** Data for this exercise follows **
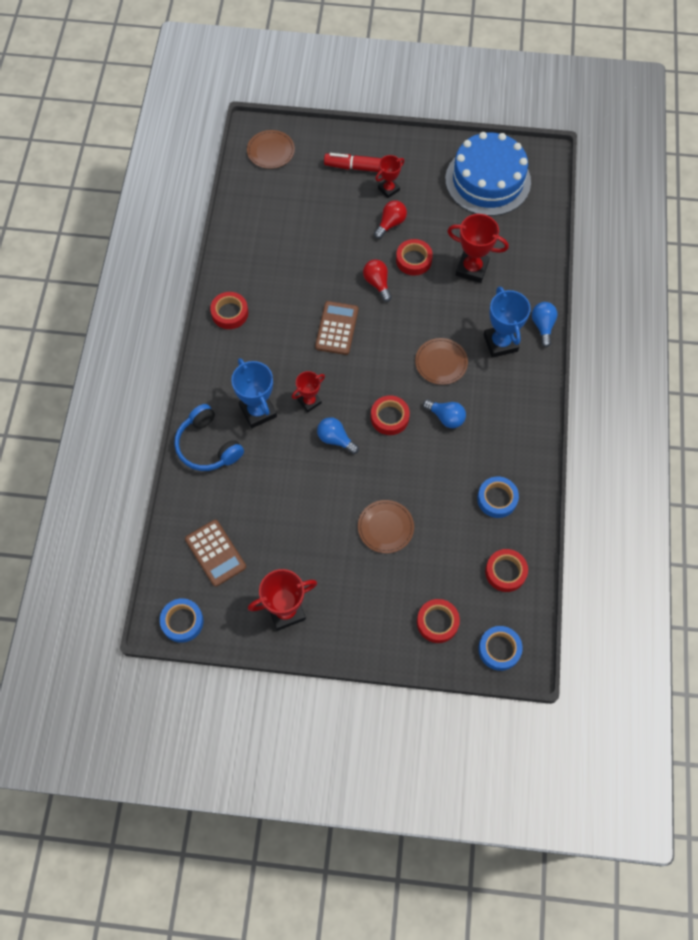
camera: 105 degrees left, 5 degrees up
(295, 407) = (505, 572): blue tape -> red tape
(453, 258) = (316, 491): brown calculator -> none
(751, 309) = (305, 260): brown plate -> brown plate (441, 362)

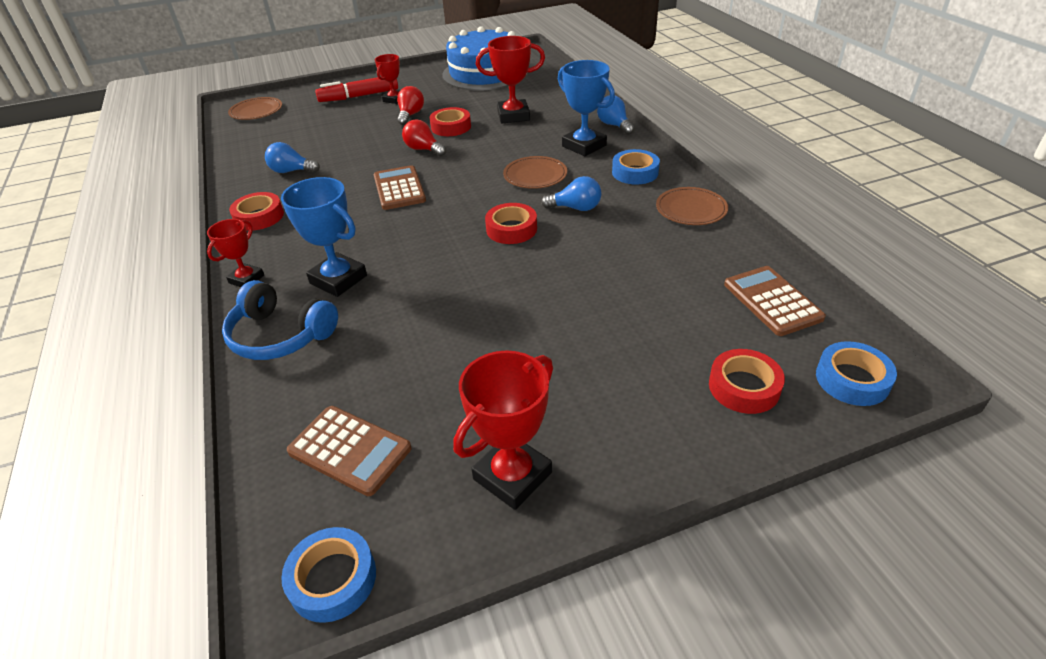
camera: 25 degrees left, 25 degrees down
(309, 401) = (402, 249): red trophy -> red trophy (246, 279)
(335, 439) = (458, 268): blue light bulb -> blue light bulb (291, 171)
(385, 527) = (586, 320): brown plate -> brown plate (691, 209)
(497, 499) = (694, 246): blue tape -> blue tape (635, 172)
(505, 572) = (772, 301): red tape -> brown calculator

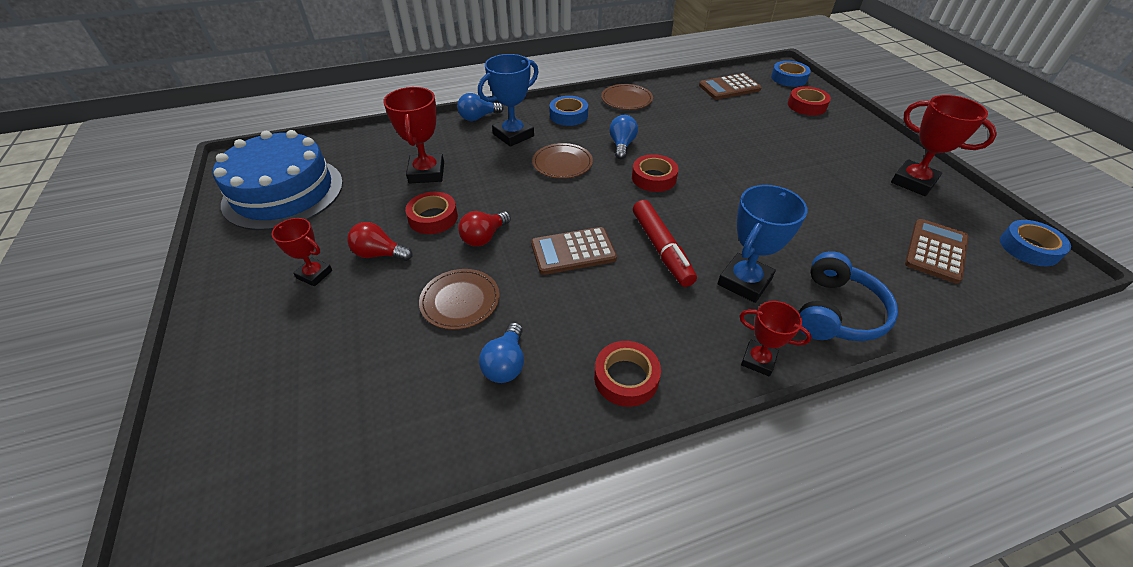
camera: 90 degrees left, 5 degrees up
(256, 111) = (239, 470): brown plate -> brown plate (460, 301)
(359, 96) = (274, 317): red marker -> red marker (661, 249)

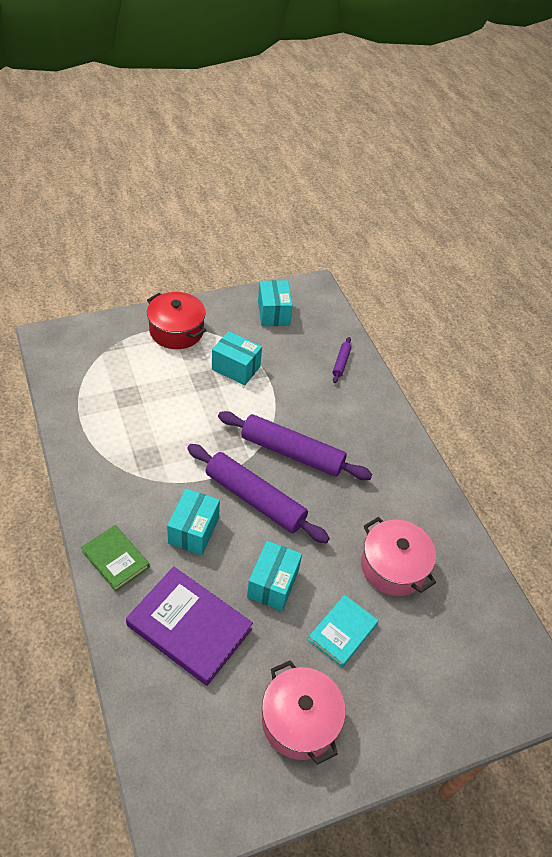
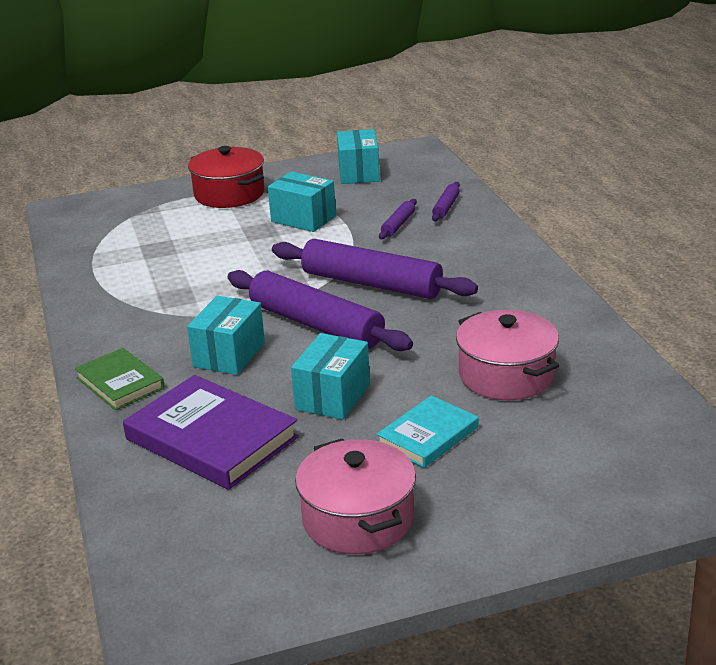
camera: 10 degrees right, 20 degrees down
(307, 382) = (398, 225): none -> purple rolling pin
** End of Data for this exercise **
Leave out every picture and copy the rest of the records exactly.

## [Final answer]
camera: 105 degrees left, 5 degrees up
(295, 407) = (505, 572): blue tape -> red tape
(453, 258) = (316, 491): brown calculator -> none
(751, 309) = (305, 260): brown plate -> brown plate (441, 362)

camera: 25 degrees left, 25 degrees down
(309, 401) = (402, 249): red trophy -> red trophy (246, 279)
(335, 439) = (458, 268): blue light bulb -> blue light bulb (291, 171)
(385, 527) = (586, 320): brown plate -> brown plate (691, 209)
(497, 499) = (694, 246): blue tape -> blue tape (635, 172)
(505, 572) = (772, 301): red tape -> brown calculator

camera: 90 degrees left, 5 degrees up
(256, 111) = (239, 470): brown plate -> brown plate (460, 301)
(359, 96) = (274, 317): red marker -> red marker (661, 249)

camera: 10 degrees right, 20 degrees down
(307, 382) = (398, 225): none -> purple rolling pin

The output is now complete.